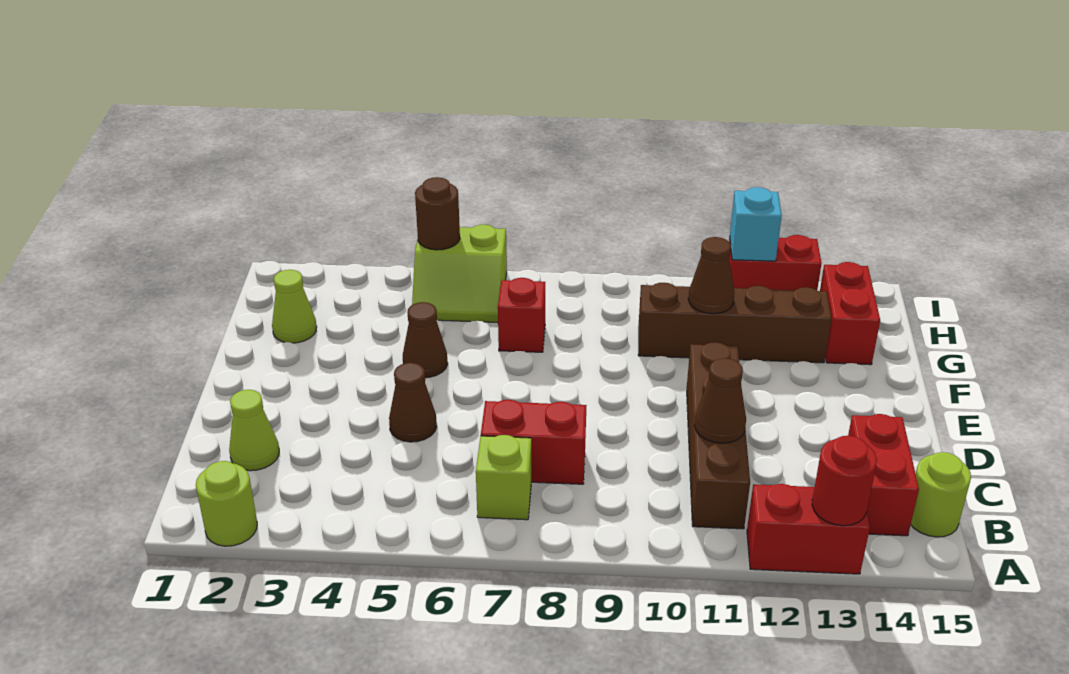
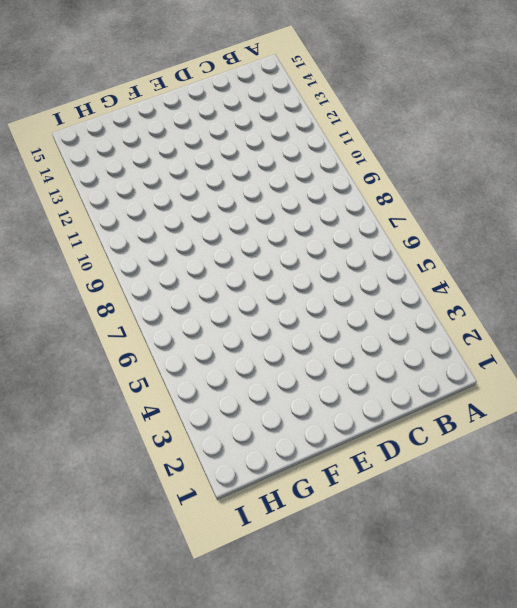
none -> lime round brick A2 level 1
none -> red brick A12:A13 level 1
none -> lime brick B7 level 1

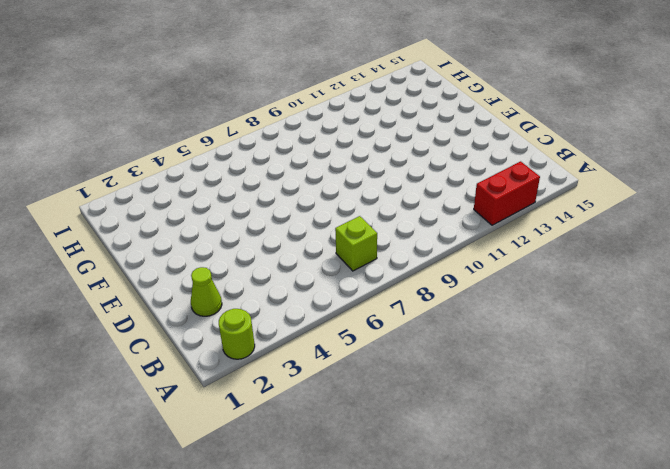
none -> brown brick B11:E11 level 1
none -> red brick B14:C14 level 1
none -> lime round brick B15 level 1

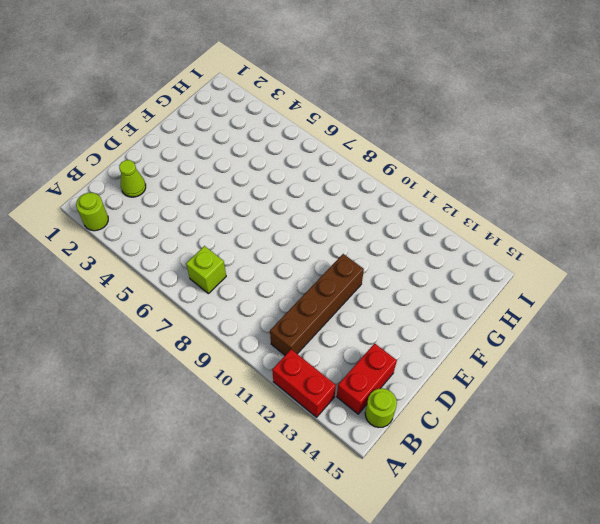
none -> red brick C7:C8 level 1
none -> brown cone D5 level 1
none -> brown cone F5 level 1

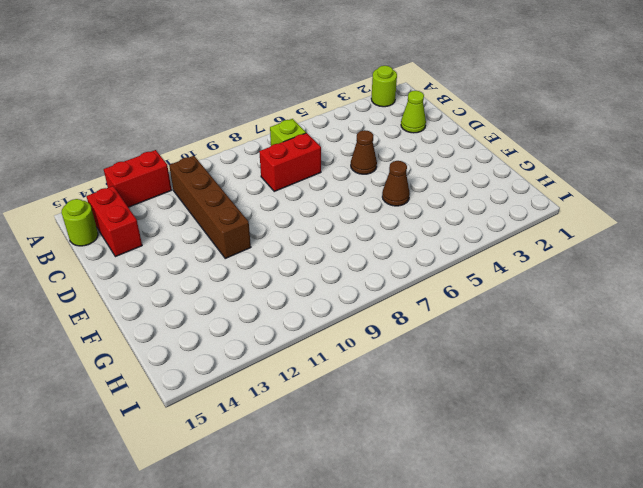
none -> lime cone G2 level 1
none -> red brick G7 level 1
none -> brown brick G10:G13 level 1

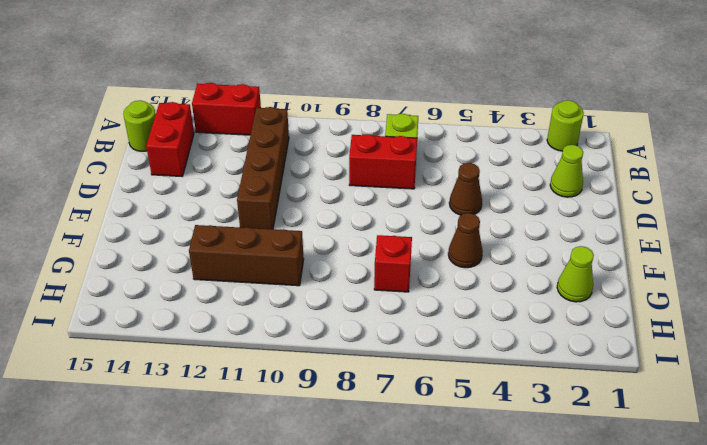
brown brick G10:G12 level 1 -> brown brick G10:G13 level 1
none -> red brick G14:H14 level 1
none -> lime slope H5:I6 level 1 top I
none -> red brick I12:I13 level 1

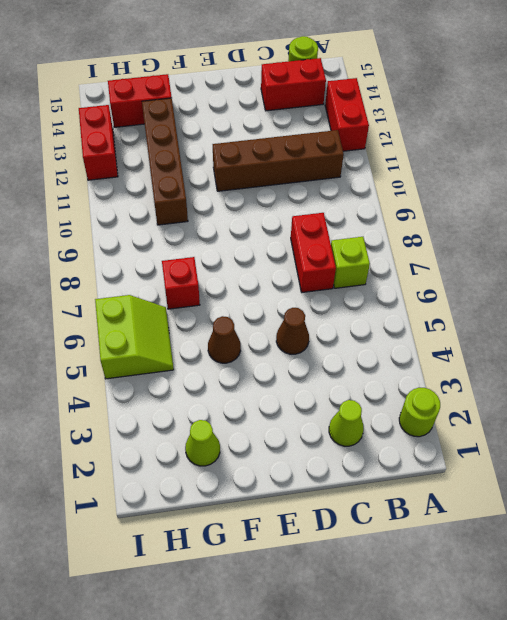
none -> red round brick A13 level 2
none -> brown cone C11 level 2
none -> brown cone G11 level 2

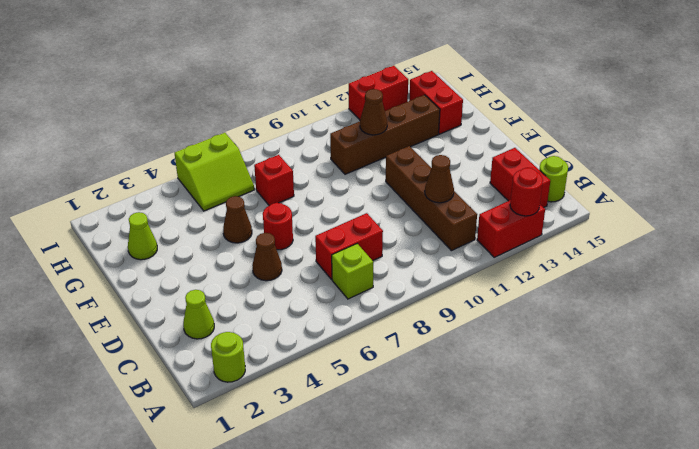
red round brick E6 level 1 -> none
none -> brown round brick I5 level 2
none -> cyan brick I12 level 2

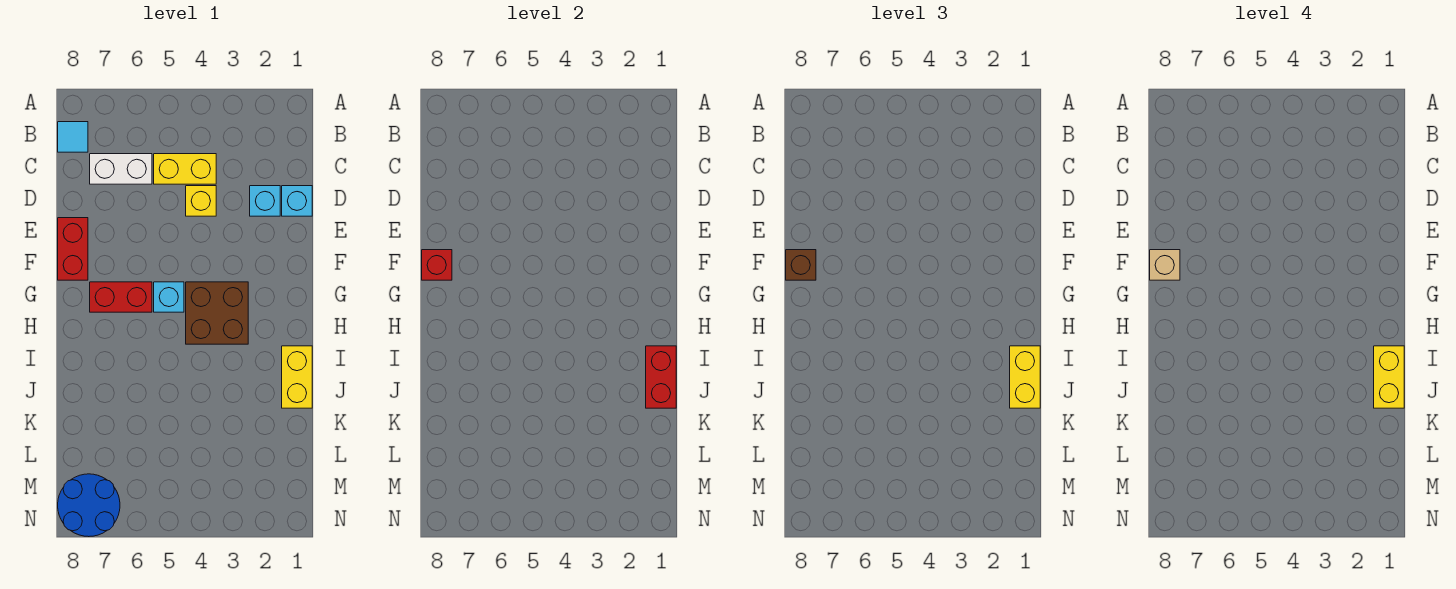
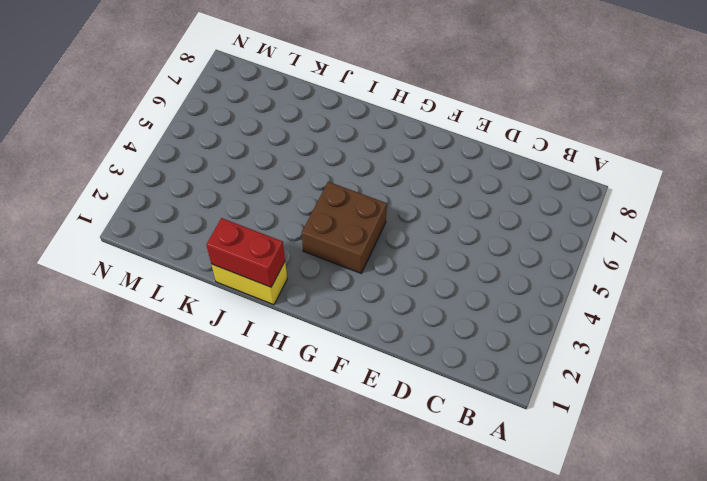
none -> cyan tile B8 level 1
none -> yellow brick C4:C5 level 1
none -> white brick C6:C7 level 1

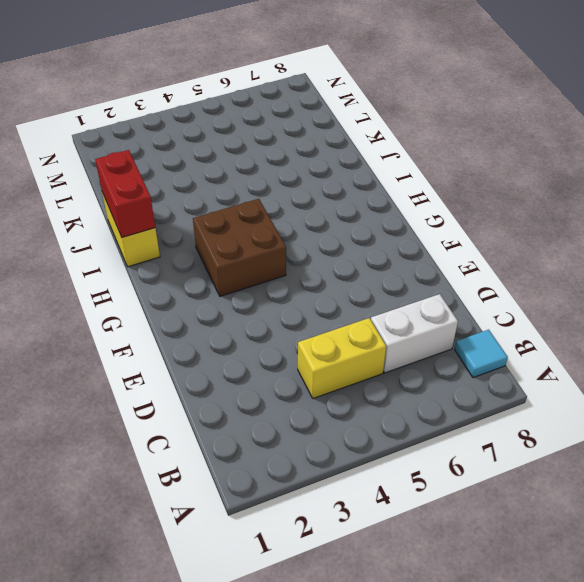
none -> cyan brick D1 level 1
none -> cyan brick D2 level 1
none -> yellow brick D4 level 1

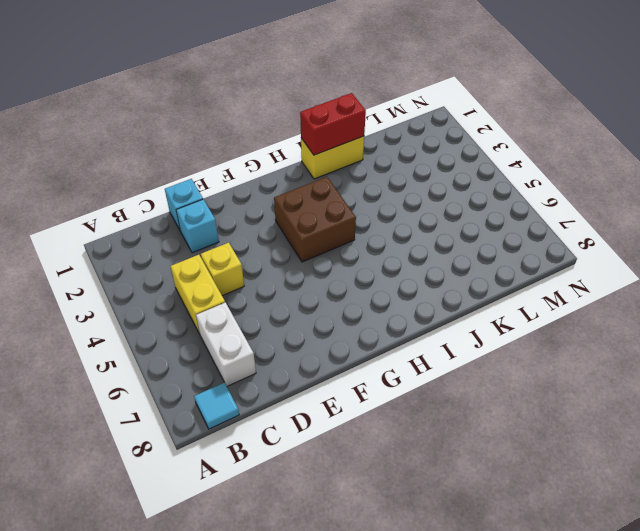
none -> red brick E8:F8 level 1
none -> cyan brick G5 level 1
none -> red brick G6:G7 level 1

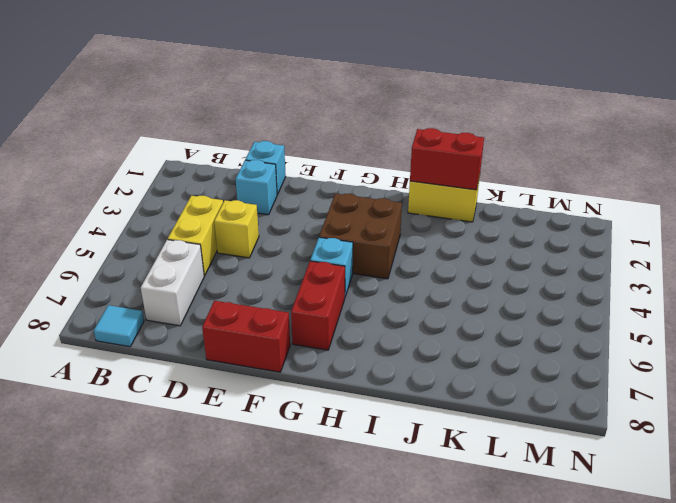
none -> blue round brick M7:N8 level 1
none -> red brick F8 level 2
none -> brown brick F8 level 3

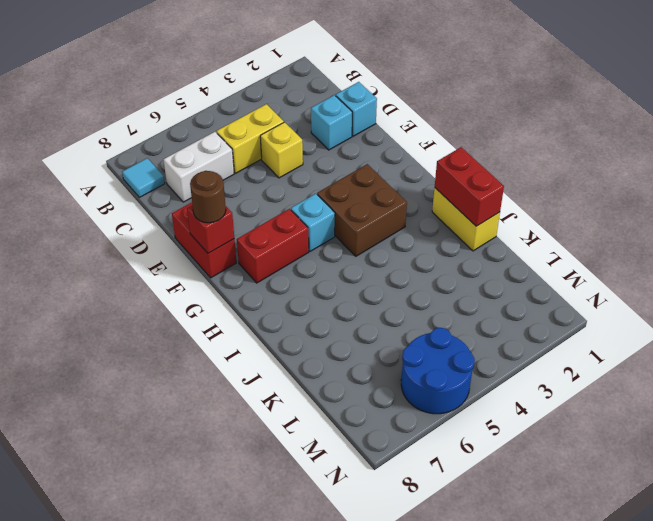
brown round brick F8 level 3 -> brown brick F8 level 3
blue round brick M5:N6 level 1 -> blue round brick M7:N8 level 1
none -> yellow brick I1:J1 level 3
none -> tan brick F8 level 4
none -> yellow brick I1:J1 level 4

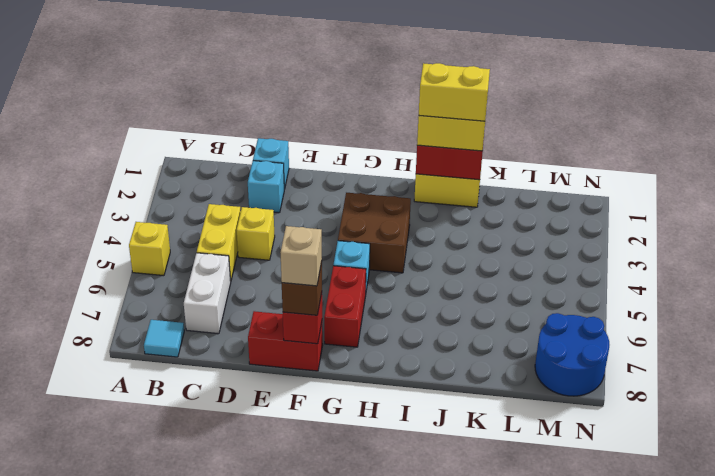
yellow brick A5 level 1 -> none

WORK INSTRUCTIONS: Your output should be the lines from the line containing "none -> red brick I12:I13 level 1" through the last line of the listing above, restated exactly, with no pictures among them.

ANSWER:
none -> red brick I12:I13 level 1

none -> red round brick A13 level 2
none -> brown cone C11 level 2
none -> brown cone G11 level 2

red round brick E6 level 1 -> none
none -> brown round brick I5 level 2
none -> cyan brick I12 level 2

none -> cyan tile B8 level 1
none -> yellow brick C4:C5 level 1
none -> white brick C6:C7 level 1

none -> cyan brick D1 level 1
none -> cyan brick D2 level 1
none -> yellow brick D4 level 1

none -> red brick E8:F8 level 1
none -> cyan brick G5 level 1
none -> red brick G6:G7 level 1

none -> blue round brick M7:N8 level 1
none -> red brick F8 level 2
none -> brown brick F8 level 3

brown round brick F8 level 3 -> brown brick F8 level 3
blue round brick M5:N6 level 1 -> blue round brick M7:N8 level 1
none -> yellow brick I1:J1 level 3
none -> tan brick F8 level 4
none -> yellow brick I1:J1 level 4

yellow brick A5 level 1 -> none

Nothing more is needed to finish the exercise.